Collection entries:
++++++++

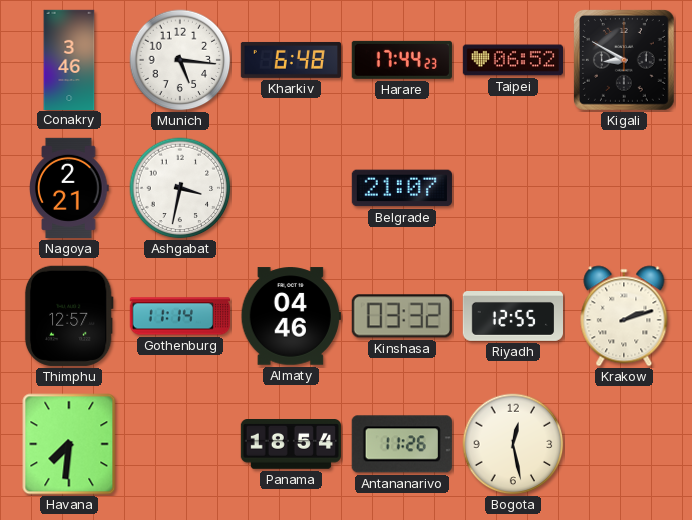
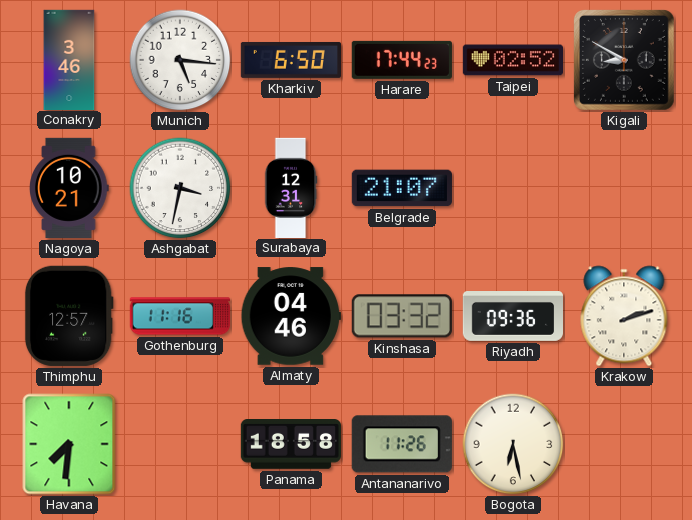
Kharkiv: 6:48 -> 6:50
Taipei: 06:52 -> 02:52
Nagoya: 2:21 -> 10:21
Surabaya: none -> 12:31
Gothenburg: 11:14 -> 11:16
Riyadh: 12:55 -> 09:36
Panama: 18:54 -> 18:58
Bogota: 12:28 -> 6:28
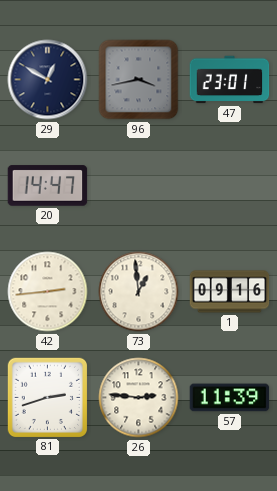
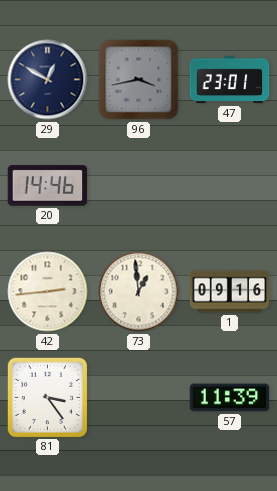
20: 14:47 -> 14:46
81: 2:42 -> 3:24
26: 2:46 -> none
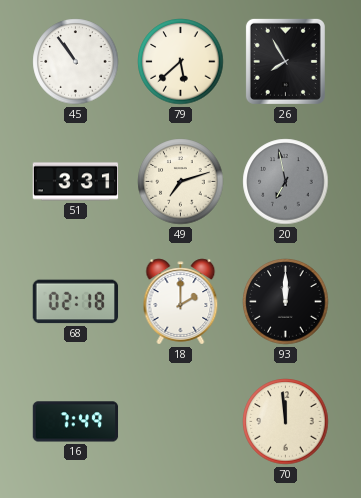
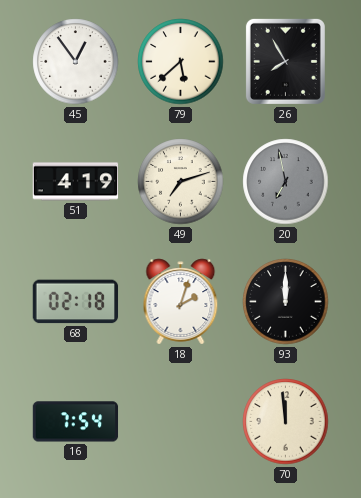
45: 10:54 -> 12:54
51: 3:31 -> 4:19
18: 2:00 -> 2:03
16: 7:49 -> 7:54
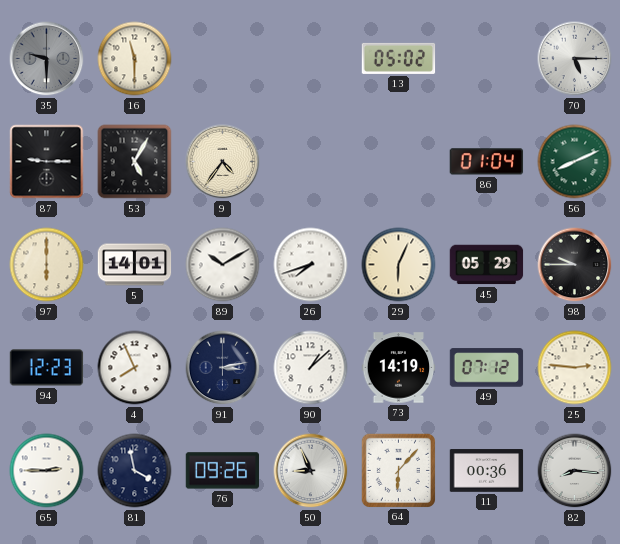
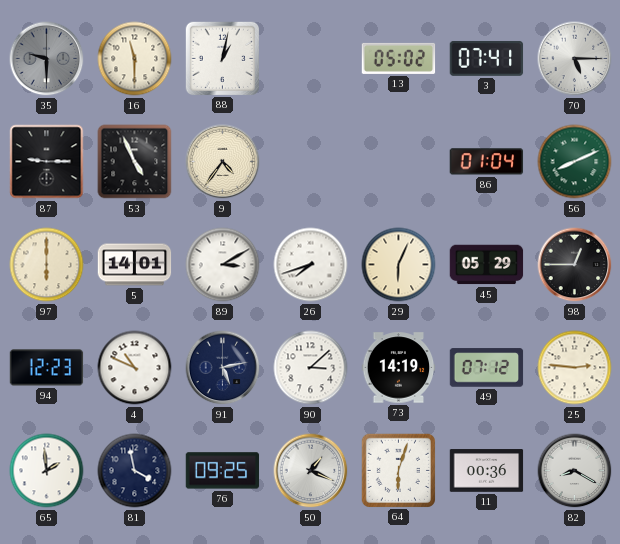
88: none -> 1:02
3: none -> 07:41
53: 5:05 -> 4:56
89: 10:10 -> 3:10
98: 9:45 -> 12:45
4: 7:56 -> 10:49
91: 3:13 -> 5:13
90: 1:08 -> 3:08
65: 2:45 -> 1:59
76: 09:26 -> 09:25
50: 8:56 -> 1:19
64: 6:07 -> 6:03
82: 8:16 -> 8:20
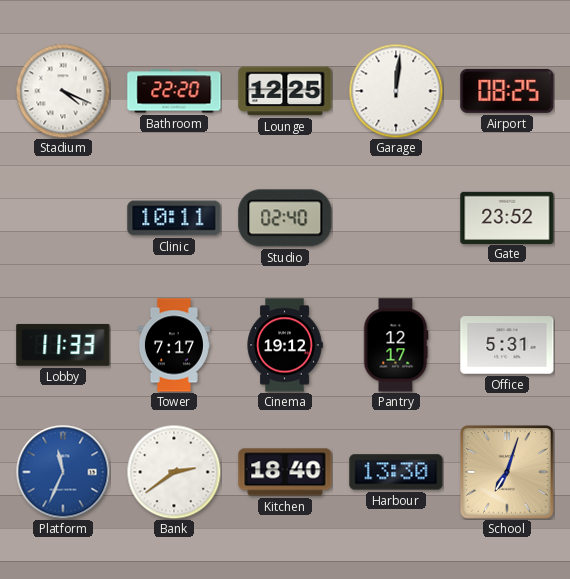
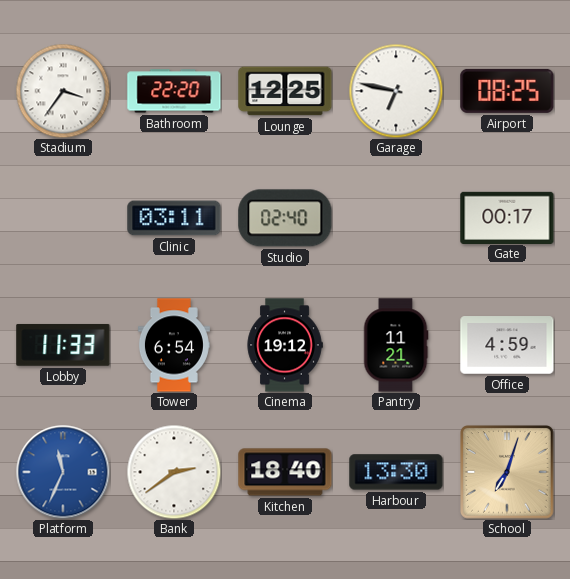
Stadium: 4:19 -> 3:36
Garage: 12:01 -> 6:47
Clinic: 10:11 -> 03:11
Gate: 23:52 -> 00:17
Tower: 7:17 -> 6:54
Pantry: 12:17 -> 11:21
Office: 5:31 -> 4:59
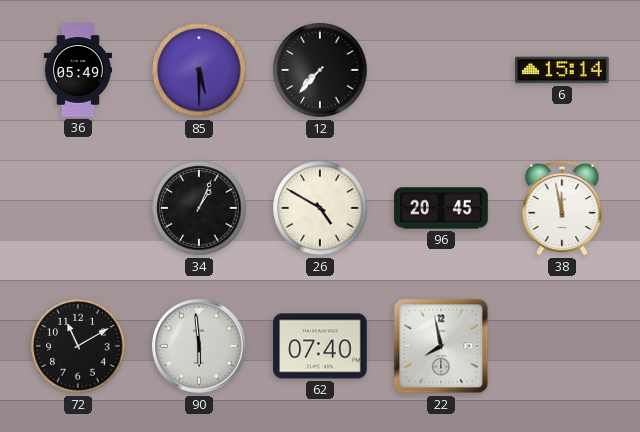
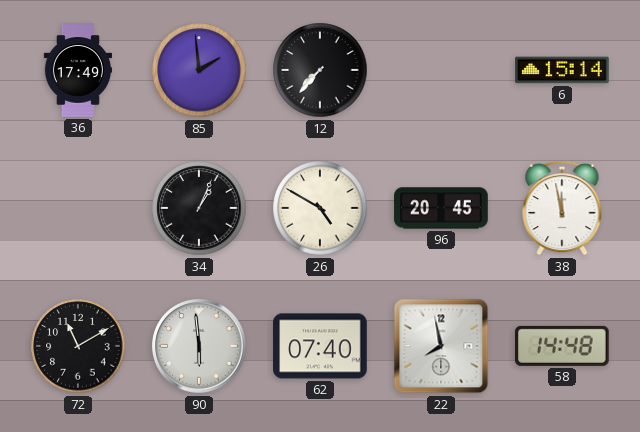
36: 05:49 -> 17:49
85: 5:30 -> 1:59
58: none -> 14:48
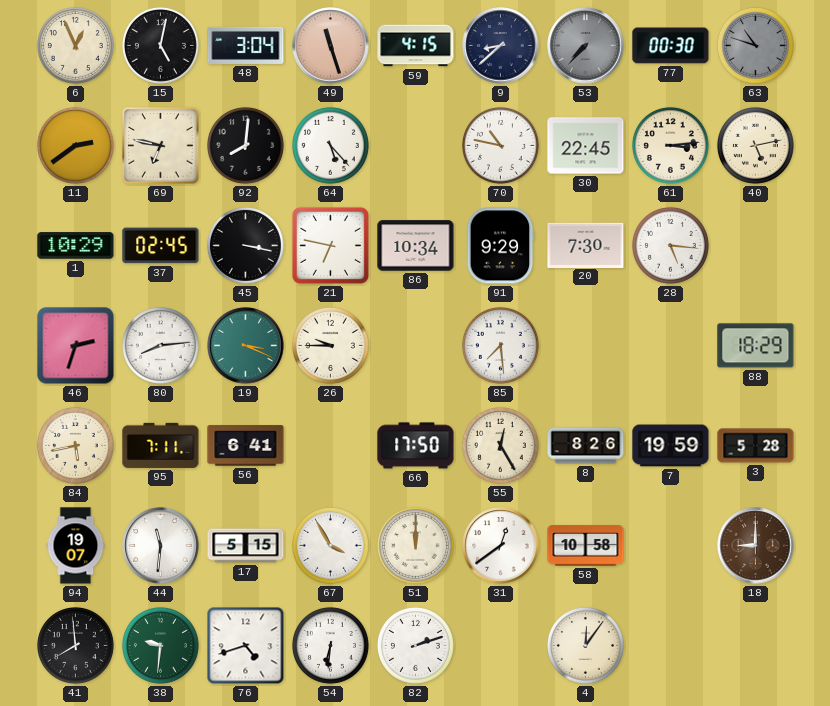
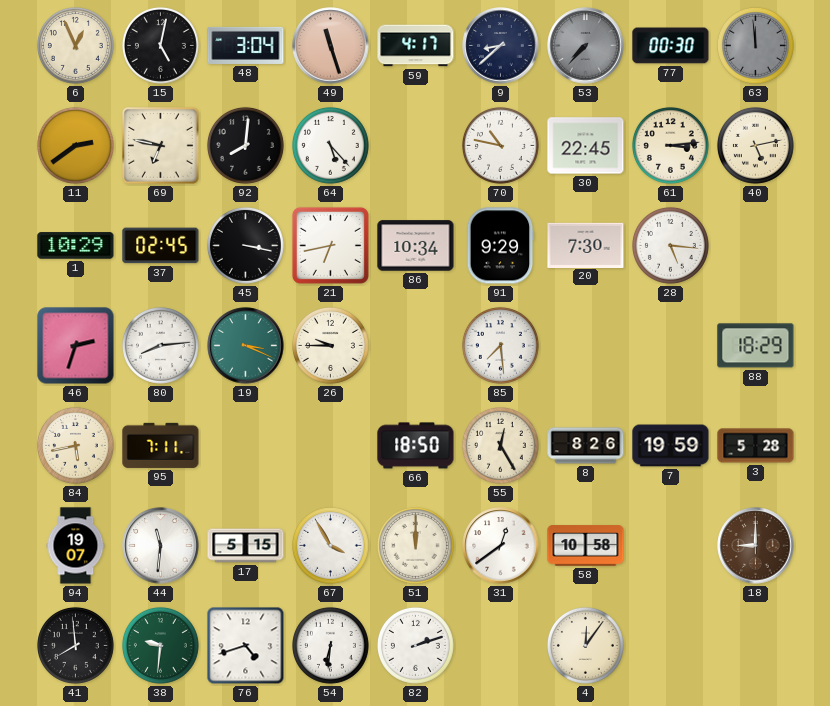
59: 4:15 -> 4:17
63: 10:48 -> 11:59
21: 6:47 -> 6:43
56: 6:41 -> none
66: 17:50 -> 18:50
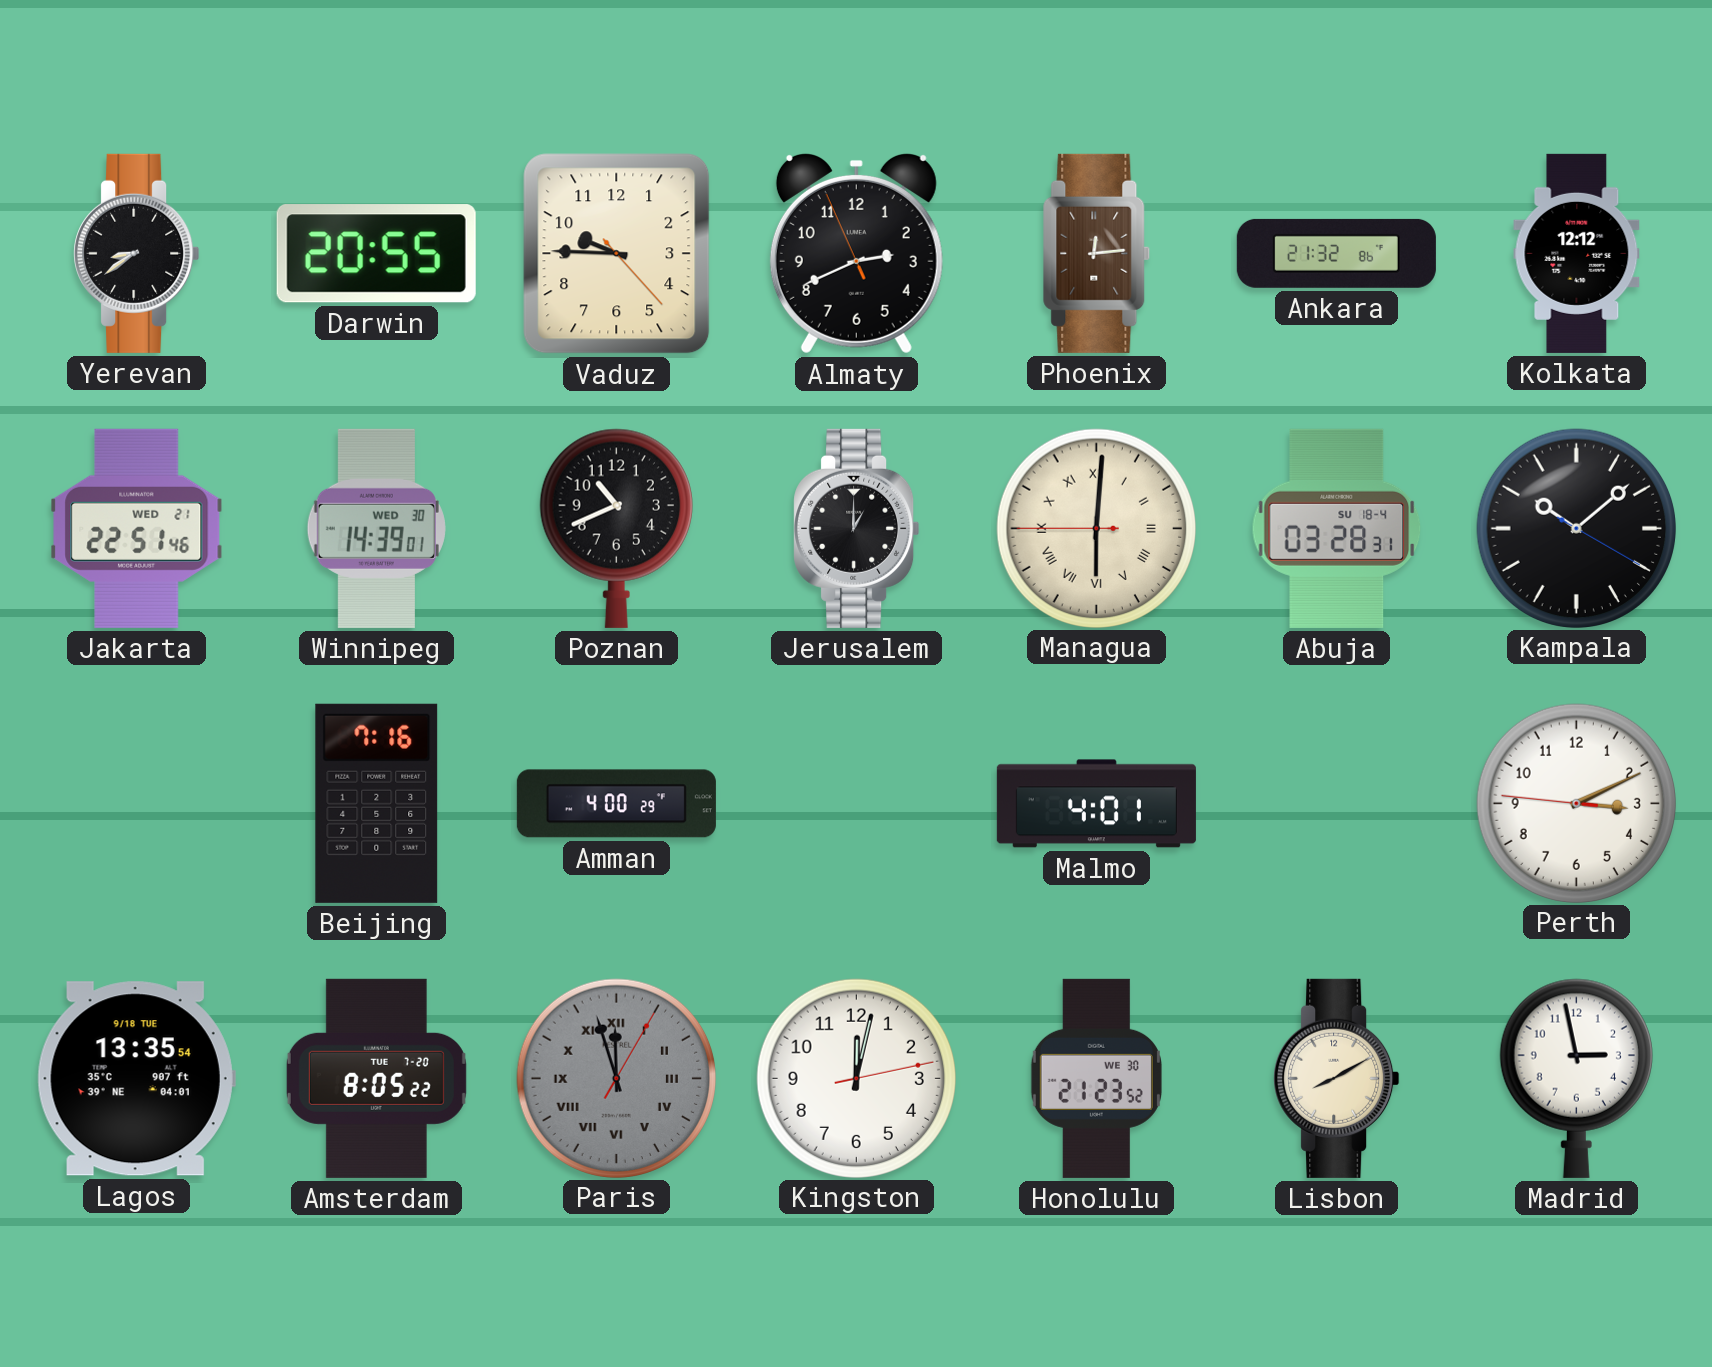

++++++++

> _WHAT THE EXERCISE ASKS_: Gather each line of the listing above that contains the string "none". Treat uppercase and lowercase letters as different.

> _PROBLEM SOLUTION_:
Surabaya: none -> 12:31
26: 2:46 -> none
88: none -> 1:02
3: none -> 07:41
58: none -> 14:48
56: 6:41 -> none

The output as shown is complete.